===== Material for this exercise

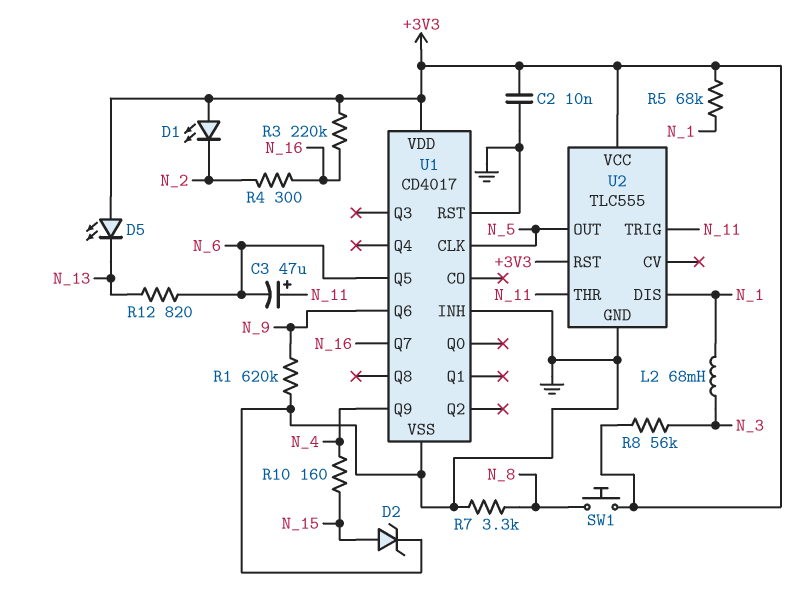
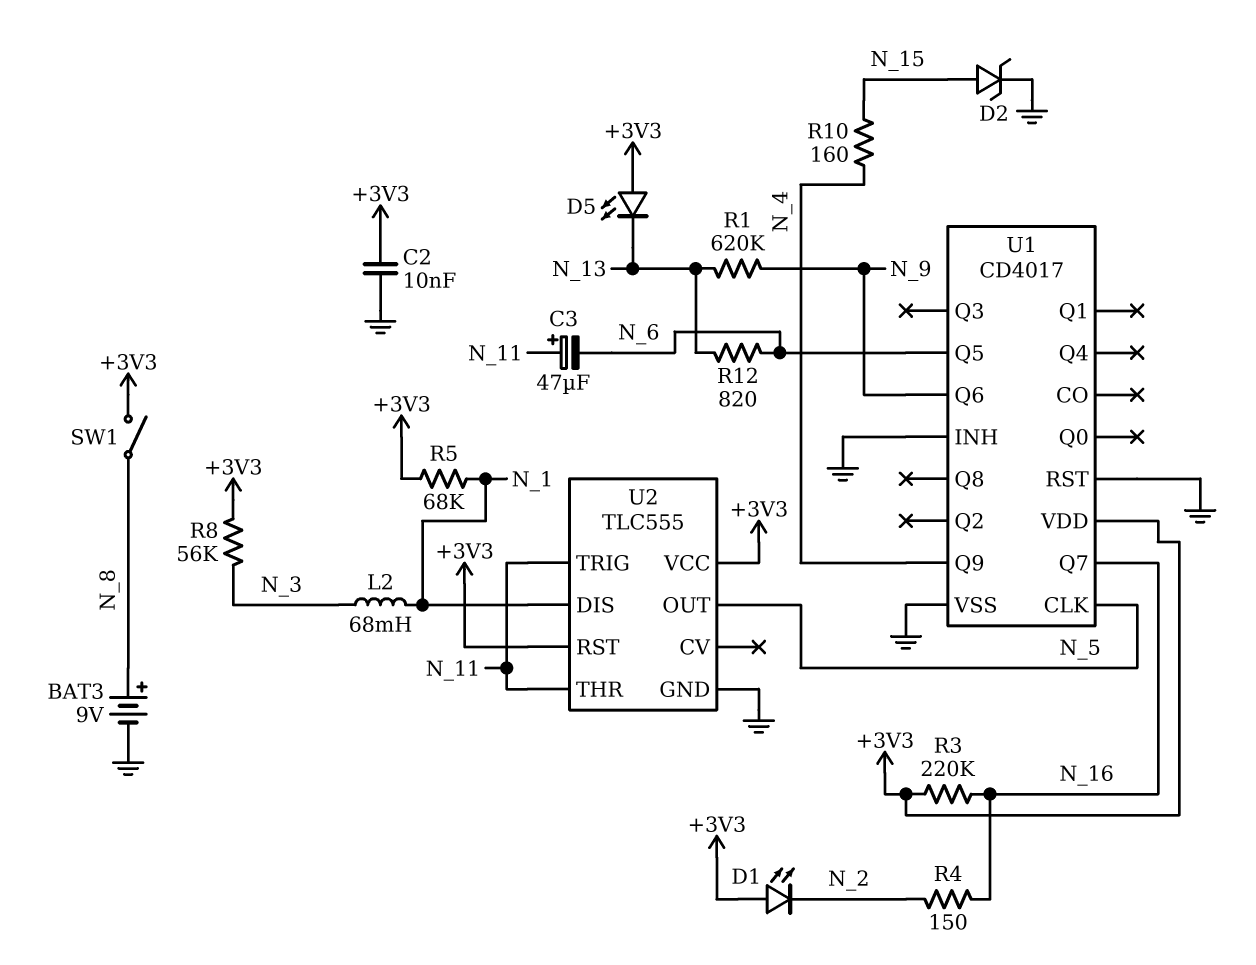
BAT3: none -> 9V (plus N_8, minus GND)
R1: 620k (GND, N_9) -> 620k (N_9, N_13)
R4: 300 (N_2, N_16) -> 150 (N_2, N_16)
R7: 3.3k (GND, N_8) -> none
SW1: button (+3V3, N_8) -> switch (+3V3, N_8)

==========

**Aim of the task**. Your copy should match the records above exactly, apart from the pictures, which stay out.

**Solution**.
BAT3: none -> 9V (plus N_8, minus GND)
R1: 620k (GND, N_9) -> 620k (N_9, N_13)
R4: 300 (N_2, N_16) -> 150 (N_2, N_16)
R7: 3.3k (GND, N_8) -> none
SW1: button (+3V3, N_8) -> switch (+3V3, N_8)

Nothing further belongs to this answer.